SUPPLIED MATERIAL =
● ● ● ●
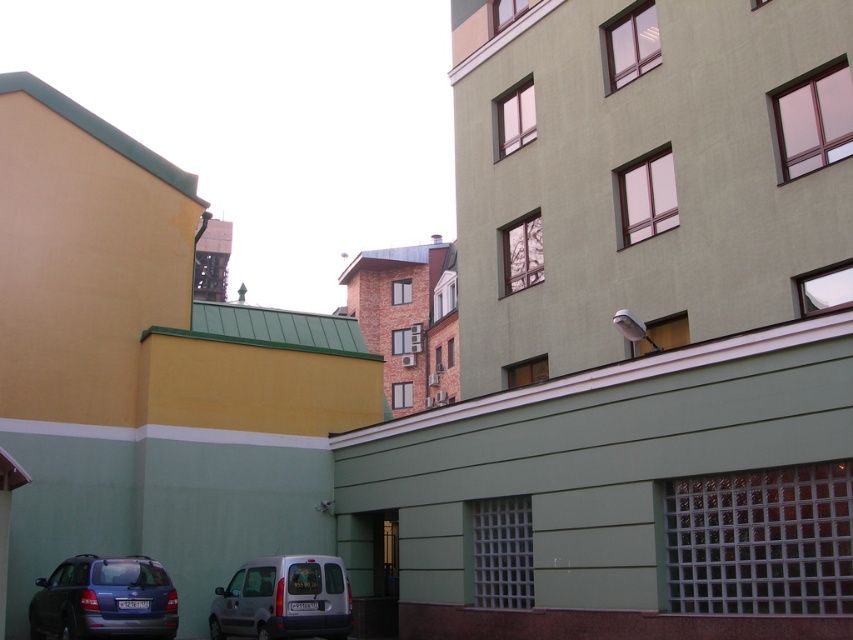
You are a delivery driver who needs to park your vehicle in a tight space near the buildings. You have a matte blue station wagon at lower left and a silver metallic van at lower left. Which vehicle would be easier to maneuver into the space?

The matte blue station wagon at lower left occupies less space than the silver metallic van at lower left, so it would be easier to maneuver into the tight space.

You are driving a car and see the matte blue station wagon at lower left and the silver metallic van at lower left in the parking lot. Which vehicle is positioned more to the left side of the parking lot?

The matte blue station wagon at lower left is positioned more to the left side of the parking lot because it is to the left of the silver metallic van at lower left.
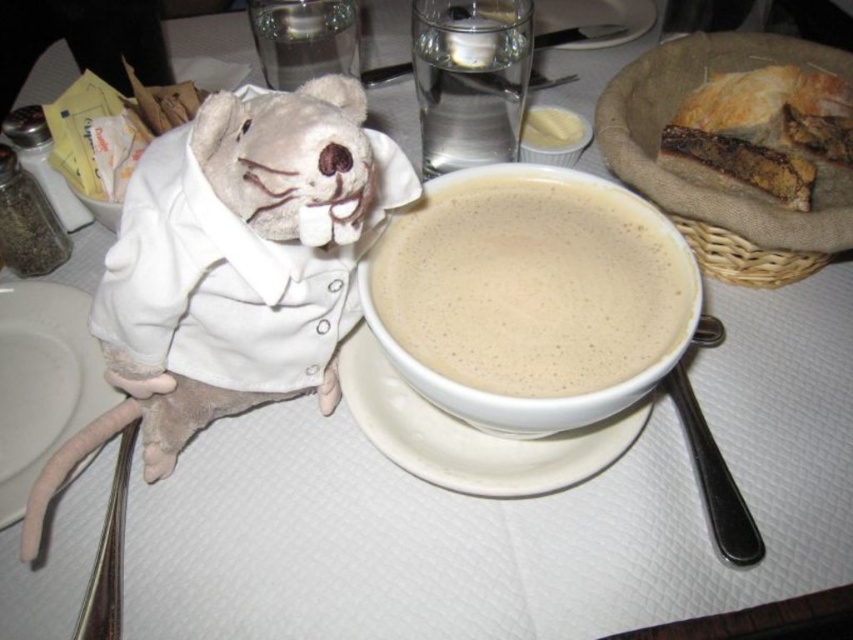
In the scene shown: Does fuzzy plush toy at upper left lie in front of white ceramic saucer at center?

Yes, it is.

Which is more to the left, fuzzy plush toy at upper left or white ceramic saucer at center?

Positioned to the left is fuzzy plush toy at upper left.

Who is more distant from viewer, (229, 412) or (579, 458)?

The point (229, 412) is more distant.

Find the location of a particular element. fuzzy plush toy at upper left is located at coordinates (233, 268).

Which is more to the right, white matte soup at center or buttery white bread at upper right?

buttery white bread at upper right

Where is `white matte soup at center`? white matte soup at center is located at coordinates (537, 397).

Who is more distant from viewer, (264, 221) or (529, 120)?

The point (529, 120) is more distant.

Is fuzzy plush toy at upper left smaller than buttery white bread at upper right?

Incorrect, fuzzy plush toy at upper left is not smaller in size than buttery white bread at upper right.

Locate an element on the screen. fuzzy plush toy at upper left is located at coordinates (233, 268).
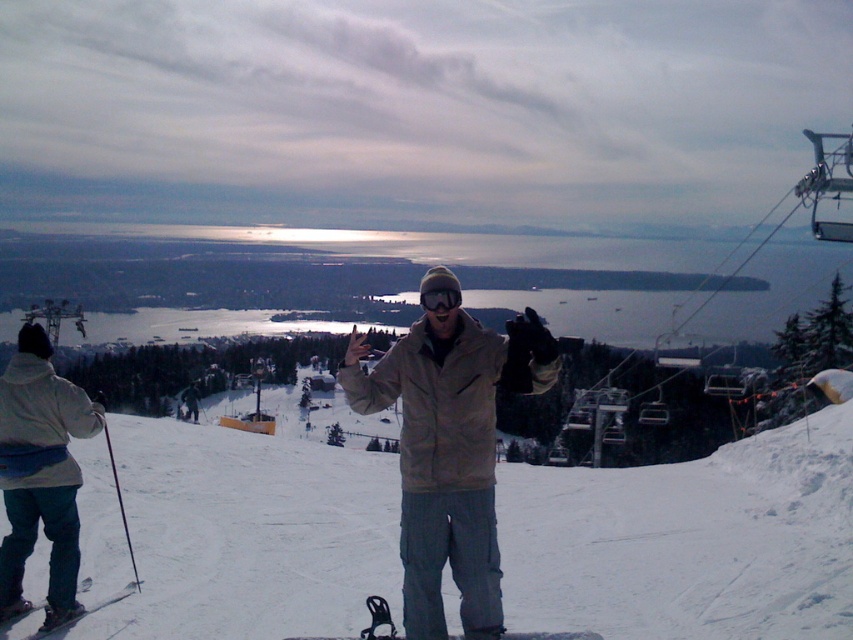
Who is positioned more to the left, black matte goggles at center or black matte ski at lower left?

From the viewer's perspective, black matte ski at lower left appears more on the left side.

Is black matte goggles at center closer to camera compared to black matte ski at lower left?

Yes, it is in front of black matte ski at lower left.

Where is `black matte goggles at center`? This screenshot has height=640, width=853. black matte goggles at center is located at coordinates (440, 298).

Describe the element at coordinates (39, 474) in the screenshot. The width and height of the screenshot is (853, 640). I see `white fleece jacket at lower left` at that location.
● ● ● ●
WHAT THE TASK REQUIRES = Quote every one of the items above word for word, leaving the pictures out of your answer.

SOLUTION TO THE PROBLEM =
You are a delivery driver who needs to park your vehicle in a tight space near the buildings. You have a matte blue station wagon at lower left and a silver metallic van at lower left. Which vehicle would be easier to maneuver into the space?

The matte blue station wagon at lower left occupies less space than the silver metallic van at lower left, so it would be easier to maneuver into the tight space.

You are driving a car and see the matte blue station wagon at lower left and the silver metallic van at lower left in the parking lot. Which vehicle is positioned more to the left side of the parking lot?

The matte blue station wagon at lower left is positioned more to the left side of the parking lot because it is to the left of the silver metallic van at lower left.
In the scene shown: Does fuzzy plush toy at upper left lie in front of white ceramic saucer at center?

Yes, it is.

Which is more to the left, fuzzy plush toy at upper left or white ceramic saucer at center?

Positioned to the left is fuzzy plush toy at upper left.

Who is more distant from viewer, (229, 412) or (579, 458)?

The point (229, 412) is more distant.

Find the location of a particular element. fuzzy plush toy at upper left is located at coordinates (233, 268).

Which is more to the right, white matte soup at center or buttery white bread at upper right?

buttery white bread at upper right

Where is `white matte soup at center`? white matte soup at center is located at coordinates (537, 397).

Who is more distant from viewer, (264, 221) or (529, 120)?

The point (529, 120) is more distant.

Is fuzzy plush toy at upper left smaller than buttery white bread at upper right?

Incorrect, fuzzy plush toy at upper left is not smaller in size than buttery white bread at upper right.

Locate an element on the screen. fuzzy plush toy at upper left is located at coordinates (233, 268).
Who is positioned more to the left, black matte goggles at center or black matte ski at lower left?

From the viewer's perspective, black matte ski at lower left appears more on the left side.

Is black matte goggles at center closer to camera compared to black matte ski at lower left?

Yes, it is in front of black matte ski at lower left.

Where is `black matte goggles at center`? This screenshot has height=640, width=853. black matte goggles at center is located at coordinates (440, 298).

Describe the element at coordinates (39, 474) in the screenshot. The width and height of the screenshot is (853, 640). I see `white fleece jacket at lower left` at that location.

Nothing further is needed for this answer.